- _What to produce_
Whenever a line in the data holds the string "round", copy that line.

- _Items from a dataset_

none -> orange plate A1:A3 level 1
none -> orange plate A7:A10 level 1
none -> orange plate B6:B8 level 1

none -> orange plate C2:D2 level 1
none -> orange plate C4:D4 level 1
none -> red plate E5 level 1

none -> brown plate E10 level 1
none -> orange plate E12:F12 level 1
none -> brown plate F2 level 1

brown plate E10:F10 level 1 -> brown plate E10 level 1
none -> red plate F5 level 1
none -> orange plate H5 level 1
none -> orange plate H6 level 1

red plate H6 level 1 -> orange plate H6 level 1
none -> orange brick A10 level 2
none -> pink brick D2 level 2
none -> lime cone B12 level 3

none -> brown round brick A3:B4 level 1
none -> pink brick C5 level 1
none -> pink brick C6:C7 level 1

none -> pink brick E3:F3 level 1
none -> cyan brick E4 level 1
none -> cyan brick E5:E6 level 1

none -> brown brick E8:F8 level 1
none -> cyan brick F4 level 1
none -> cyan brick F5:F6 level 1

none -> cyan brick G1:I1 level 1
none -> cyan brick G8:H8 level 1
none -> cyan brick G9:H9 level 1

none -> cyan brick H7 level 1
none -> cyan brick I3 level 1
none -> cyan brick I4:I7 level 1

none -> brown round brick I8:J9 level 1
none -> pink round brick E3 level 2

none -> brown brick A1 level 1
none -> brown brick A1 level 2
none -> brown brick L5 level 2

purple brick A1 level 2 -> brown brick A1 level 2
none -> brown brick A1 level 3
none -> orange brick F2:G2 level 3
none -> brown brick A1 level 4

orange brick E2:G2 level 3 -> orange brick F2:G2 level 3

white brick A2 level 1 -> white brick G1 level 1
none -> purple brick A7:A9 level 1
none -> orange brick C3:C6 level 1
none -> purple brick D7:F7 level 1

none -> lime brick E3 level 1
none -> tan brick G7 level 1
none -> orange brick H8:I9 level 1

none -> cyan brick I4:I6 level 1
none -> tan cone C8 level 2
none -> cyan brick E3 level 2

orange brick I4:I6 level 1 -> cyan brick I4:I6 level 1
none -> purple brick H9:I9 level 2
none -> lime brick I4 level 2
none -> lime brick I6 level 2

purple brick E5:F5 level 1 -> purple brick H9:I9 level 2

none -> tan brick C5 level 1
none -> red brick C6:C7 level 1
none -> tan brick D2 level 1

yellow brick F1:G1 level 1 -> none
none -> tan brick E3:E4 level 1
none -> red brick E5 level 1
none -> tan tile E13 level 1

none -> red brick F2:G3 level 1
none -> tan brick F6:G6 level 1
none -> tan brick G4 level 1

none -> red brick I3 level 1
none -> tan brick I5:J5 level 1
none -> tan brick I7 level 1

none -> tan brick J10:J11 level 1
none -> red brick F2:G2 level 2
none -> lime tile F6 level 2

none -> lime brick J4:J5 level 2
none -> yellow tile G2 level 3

- _Exercise solution_
none -> brown round brick A3:B4 level 1
none -> brown round brick I8:J9 level 1
none -> pink round brick E3 level 2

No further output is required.